**INSTRUCTIONS FOR THE TASK**
Present the following entries again, word for word and in full.

Excerpts from a dataset:
[Start of Attachment]

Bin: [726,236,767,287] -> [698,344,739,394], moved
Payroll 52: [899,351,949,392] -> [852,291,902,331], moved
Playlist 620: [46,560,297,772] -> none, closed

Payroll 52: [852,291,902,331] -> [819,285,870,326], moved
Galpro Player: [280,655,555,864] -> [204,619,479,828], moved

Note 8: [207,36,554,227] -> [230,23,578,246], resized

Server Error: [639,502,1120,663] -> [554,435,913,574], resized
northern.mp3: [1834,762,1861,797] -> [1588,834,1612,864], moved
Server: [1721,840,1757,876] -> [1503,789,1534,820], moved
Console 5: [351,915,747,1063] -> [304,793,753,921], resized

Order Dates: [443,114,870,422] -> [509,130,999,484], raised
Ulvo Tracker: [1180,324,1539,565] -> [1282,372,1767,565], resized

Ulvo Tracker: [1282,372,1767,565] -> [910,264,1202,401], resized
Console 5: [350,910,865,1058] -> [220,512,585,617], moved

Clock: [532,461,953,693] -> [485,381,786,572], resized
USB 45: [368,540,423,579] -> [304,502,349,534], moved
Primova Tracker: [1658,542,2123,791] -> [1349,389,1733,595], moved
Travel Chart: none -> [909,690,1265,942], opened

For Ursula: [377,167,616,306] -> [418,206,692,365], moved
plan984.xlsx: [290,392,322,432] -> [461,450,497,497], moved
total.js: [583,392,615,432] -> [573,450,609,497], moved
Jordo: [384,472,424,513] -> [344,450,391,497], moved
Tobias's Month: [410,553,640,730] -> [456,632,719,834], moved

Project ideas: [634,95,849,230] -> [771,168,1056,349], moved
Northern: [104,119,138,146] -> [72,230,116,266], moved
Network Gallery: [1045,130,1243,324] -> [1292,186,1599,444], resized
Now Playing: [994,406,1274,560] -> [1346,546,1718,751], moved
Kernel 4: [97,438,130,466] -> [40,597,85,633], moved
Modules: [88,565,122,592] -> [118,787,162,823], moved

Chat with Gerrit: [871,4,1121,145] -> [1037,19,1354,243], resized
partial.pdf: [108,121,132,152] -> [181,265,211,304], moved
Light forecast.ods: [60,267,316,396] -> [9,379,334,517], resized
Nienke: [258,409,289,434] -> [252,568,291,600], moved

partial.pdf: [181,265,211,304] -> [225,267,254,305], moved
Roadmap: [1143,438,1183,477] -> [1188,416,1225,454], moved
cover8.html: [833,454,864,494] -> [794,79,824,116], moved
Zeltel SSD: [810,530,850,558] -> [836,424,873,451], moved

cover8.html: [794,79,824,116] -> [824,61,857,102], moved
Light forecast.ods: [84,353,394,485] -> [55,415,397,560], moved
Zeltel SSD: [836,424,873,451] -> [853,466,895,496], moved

[End of Attachment]

**ANSWER SECTION**
Bin: [726,236,767,287] -> [698,344,739,394], moved
Payroll 52: [899,351,949,392] -> [852,291,902,331], moved
Playlist 620: [46,560,297,772] -> none, closed

Payroll 52: [852,291,902,331] -> [819,285,870,326], moved
Galpro Player: [280,655,555,864] -> [204,619,479,828], moved

Note 8: [207,36,554,227] -> [230,23,578,246], resized

Server Error: [639,502,1120,663] -> [554,435,913,574], resized
northern.mp3: [1834,762,1861,797] -> [1588,834,1612,864], moved
Server: [1721,840,1757,876] -> [1503,789,1534,820], moved
Console 5: [351,915,747,1063] -> [304,793,753,921], resized

Order Dates: [443,114,870,422] -> [509,130,999,484], raised
Ulvo Tracker: [1180,324,1539,565] -> [1282,372,1767,565], resized

Ulvo Tracker: [1282,372,1767,565] -> [910,264,1202,401], resized
Console 5: [350,910,865,1058] -> [220,512,585,617], moved

Clock: [532,461,953,693] -> [485,381,786,572], resized
USB 45: [368,540,423,579] -> [304,502,349,534], moved
Primova Tracker: [1658,542,2123,791] -> [1349,389,1733,595], moved
Travel Chart: none -> [909,690,1265,942], opened

For Ursula: [377,167,616,306] -> [418,206,692,365], moved
plan984.xlsx: [290,392,322,432] -> [461,450,497,497], moved
total.js: [583,392,615,432] -> [573,450,609,497], moved
Jordo: [384,472,424,513] -> [344,450,391,497], moved
Tobias's Month: [410,553,640,730] -> [456,632,719,834], moved

Project ideas: [634,95,849,230] -> [771,168,1056,349], moved
Northern: [104,119,138,146] -> [72,230,116,266], moved
Network Gallery: [1045,130,1243,324] -> [1292,186,1599,444], resized
Now Playing: [994,406,1274,560] -> [1346,546,1718,751], moved
Kernel 4: [97,438,130,466] -> [40,597,85,633], moved
Modules: [88,565,122,592] -> [118,787,162,823], moved

Chat with Gerrit: [871,4,1121,145] -> [1037,19,1354,243], resized
partial.pdf: [108,121,132,152] -> [181,265,211,304], moved
Light forecast.ods: [60,267,316,396] -> [9,379,334,517], resized
Nienke: [258,409,289,434] -> [252,568,291,600], moved

partial.pdf: [181,265,211,304] -> [225,267,254,305], moved
Roadmap: [1143,438,1183,477] -> [1188,416,1225,454], moved
cover8.html: [833,454,864,494] -> [794,79,824,116], moved
Zeltel SSD: [810,530,850,558] -> [836,424,873,451], moved

cover8.html: [794,79,824,116] -> [824,61,857,102], moved
Light forecast.ods: [84,353,394,485] -> [55,415,397,560], moved
Zeltel SSD: [836,424,873,451] -> [853,466,895,496], moved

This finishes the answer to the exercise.